_What to produce_
Pull out every line of the listing below that contains the string "downbow". Matching is case-sensitive.

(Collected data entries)
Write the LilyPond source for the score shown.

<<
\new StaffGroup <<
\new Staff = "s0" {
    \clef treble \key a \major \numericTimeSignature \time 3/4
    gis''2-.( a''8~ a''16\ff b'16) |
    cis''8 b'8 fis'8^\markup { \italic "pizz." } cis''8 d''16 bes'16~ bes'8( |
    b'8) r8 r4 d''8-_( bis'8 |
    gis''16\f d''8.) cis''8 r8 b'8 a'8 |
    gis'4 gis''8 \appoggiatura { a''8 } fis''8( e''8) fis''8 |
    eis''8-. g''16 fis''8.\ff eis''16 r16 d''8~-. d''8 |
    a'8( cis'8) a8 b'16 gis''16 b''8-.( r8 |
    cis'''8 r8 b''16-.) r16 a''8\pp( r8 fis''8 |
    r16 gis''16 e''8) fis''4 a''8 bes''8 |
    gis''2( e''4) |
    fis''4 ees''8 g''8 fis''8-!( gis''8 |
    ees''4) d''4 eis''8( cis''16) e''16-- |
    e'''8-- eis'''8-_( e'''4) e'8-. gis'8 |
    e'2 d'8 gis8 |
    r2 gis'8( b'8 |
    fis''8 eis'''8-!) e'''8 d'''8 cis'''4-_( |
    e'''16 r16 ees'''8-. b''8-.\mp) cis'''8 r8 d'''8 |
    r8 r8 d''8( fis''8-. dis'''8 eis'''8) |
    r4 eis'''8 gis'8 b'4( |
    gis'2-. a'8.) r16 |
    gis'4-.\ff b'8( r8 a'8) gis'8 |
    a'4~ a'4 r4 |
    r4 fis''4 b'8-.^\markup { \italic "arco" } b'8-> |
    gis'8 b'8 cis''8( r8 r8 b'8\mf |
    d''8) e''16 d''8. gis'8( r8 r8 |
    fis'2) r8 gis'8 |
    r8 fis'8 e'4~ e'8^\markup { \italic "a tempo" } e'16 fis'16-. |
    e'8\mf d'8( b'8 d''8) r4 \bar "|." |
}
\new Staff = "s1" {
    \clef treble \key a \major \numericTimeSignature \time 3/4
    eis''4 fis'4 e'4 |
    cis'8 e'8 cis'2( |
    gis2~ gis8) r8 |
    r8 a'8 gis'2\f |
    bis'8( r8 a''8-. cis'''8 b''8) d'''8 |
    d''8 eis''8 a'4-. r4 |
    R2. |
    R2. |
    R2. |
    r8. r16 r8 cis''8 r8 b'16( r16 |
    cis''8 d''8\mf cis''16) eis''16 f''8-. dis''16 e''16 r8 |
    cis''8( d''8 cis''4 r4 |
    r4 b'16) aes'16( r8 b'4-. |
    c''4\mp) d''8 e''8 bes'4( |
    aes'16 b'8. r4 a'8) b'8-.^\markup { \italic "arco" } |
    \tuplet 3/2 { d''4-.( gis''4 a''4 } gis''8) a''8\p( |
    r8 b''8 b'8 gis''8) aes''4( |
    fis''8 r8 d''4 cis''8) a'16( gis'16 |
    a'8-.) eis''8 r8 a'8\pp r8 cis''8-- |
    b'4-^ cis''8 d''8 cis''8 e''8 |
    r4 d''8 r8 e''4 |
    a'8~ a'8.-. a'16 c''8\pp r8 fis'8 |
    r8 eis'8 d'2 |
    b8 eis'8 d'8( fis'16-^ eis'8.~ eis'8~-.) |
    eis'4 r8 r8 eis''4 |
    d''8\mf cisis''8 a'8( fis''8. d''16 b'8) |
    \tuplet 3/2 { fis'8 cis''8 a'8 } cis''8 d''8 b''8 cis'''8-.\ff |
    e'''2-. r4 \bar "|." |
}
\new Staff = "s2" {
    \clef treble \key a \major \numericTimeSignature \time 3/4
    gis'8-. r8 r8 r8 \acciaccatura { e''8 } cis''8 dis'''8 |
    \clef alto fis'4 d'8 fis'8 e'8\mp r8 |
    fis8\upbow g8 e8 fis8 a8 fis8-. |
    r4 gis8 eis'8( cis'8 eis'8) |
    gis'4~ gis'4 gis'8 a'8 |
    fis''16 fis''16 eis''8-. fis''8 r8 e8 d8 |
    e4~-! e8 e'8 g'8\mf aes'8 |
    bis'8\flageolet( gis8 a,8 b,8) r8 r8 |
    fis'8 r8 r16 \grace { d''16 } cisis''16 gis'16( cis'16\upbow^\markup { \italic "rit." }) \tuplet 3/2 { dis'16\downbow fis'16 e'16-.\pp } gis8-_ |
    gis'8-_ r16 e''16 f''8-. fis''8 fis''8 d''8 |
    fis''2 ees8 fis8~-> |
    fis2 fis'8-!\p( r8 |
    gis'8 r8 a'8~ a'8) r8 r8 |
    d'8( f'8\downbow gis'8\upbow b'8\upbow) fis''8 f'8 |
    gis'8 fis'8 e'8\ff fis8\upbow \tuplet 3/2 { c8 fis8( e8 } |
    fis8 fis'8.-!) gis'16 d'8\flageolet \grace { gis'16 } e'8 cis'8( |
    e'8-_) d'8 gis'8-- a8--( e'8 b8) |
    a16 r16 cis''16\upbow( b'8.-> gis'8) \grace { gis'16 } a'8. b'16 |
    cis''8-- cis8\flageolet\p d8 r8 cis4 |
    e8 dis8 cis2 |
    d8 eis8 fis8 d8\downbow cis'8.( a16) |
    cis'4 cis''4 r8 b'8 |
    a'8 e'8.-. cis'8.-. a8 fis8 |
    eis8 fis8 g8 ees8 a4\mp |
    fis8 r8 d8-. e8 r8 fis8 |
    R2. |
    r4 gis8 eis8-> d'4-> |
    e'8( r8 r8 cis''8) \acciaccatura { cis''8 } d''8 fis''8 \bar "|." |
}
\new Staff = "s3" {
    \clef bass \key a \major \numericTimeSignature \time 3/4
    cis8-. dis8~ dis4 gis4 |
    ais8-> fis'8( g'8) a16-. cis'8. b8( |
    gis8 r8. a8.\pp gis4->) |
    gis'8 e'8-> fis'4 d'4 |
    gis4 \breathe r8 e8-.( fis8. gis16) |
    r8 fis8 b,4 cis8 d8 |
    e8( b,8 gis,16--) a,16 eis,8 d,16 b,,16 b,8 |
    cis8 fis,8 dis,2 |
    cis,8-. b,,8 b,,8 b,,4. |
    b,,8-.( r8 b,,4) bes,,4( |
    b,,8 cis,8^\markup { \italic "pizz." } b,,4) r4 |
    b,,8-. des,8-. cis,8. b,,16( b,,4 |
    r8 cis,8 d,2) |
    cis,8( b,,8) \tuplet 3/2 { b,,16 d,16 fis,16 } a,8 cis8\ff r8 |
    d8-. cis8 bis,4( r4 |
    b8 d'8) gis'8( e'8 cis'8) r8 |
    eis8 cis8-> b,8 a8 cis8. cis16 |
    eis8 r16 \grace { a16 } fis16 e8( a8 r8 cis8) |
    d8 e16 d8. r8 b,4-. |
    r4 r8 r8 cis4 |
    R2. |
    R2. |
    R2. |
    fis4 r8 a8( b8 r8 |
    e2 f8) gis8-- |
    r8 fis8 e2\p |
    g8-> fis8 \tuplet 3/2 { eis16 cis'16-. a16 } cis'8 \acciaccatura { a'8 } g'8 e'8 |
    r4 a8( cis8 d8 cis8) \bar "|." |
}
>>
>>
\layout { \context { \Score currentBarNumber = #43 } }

_Exercise solution_
    fis'8 r8 r16 \grace { d''16 } cisis''16 gis'16( cis'16\upbow^\markup { \italic "rit." }) \tuplet 3/2 { dis'16\downbow fis'16 e'16-.\pp } gis8-_ |
    d'8( f'8\downbow gis'8\upbow b'8\upbow) fis''8 f'8 |
    d8 eis8 fis8 d8\downbow cis'8.( a16) |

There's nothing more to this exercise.